* Work task:
Your response must be an exact transcription of the lines from the one containing "(609, 339) = (416, 331): orange" through the final line of the data.

* Data section:
============================================================
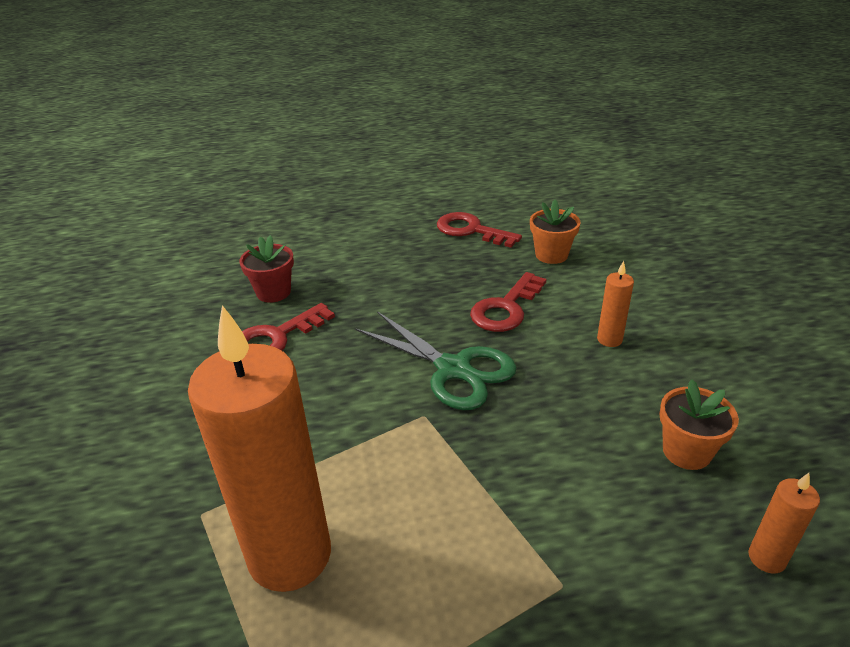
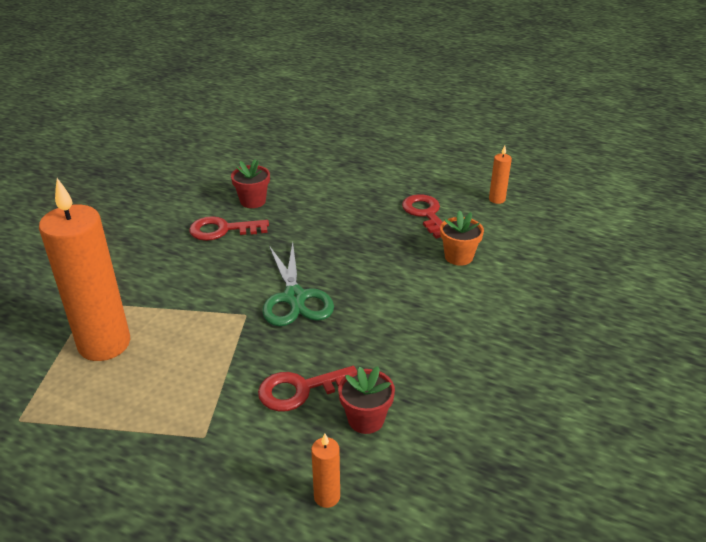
camera: 35 degrees right, 0 degrees up
(506, 308) = (376, 277): red key -> red key (300, 390)
(609, 339) = (416, 331): orange candle -> orange candle (497, 199)
(686, 451) = (366, 419): orange flower pot -> red flower pot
============================================================
* Solution:
(609, 339) = (416, 331): orange candle -> orange candle (497, 199)
(686, 451) = (366, 419): orange flower pot -> red flower pot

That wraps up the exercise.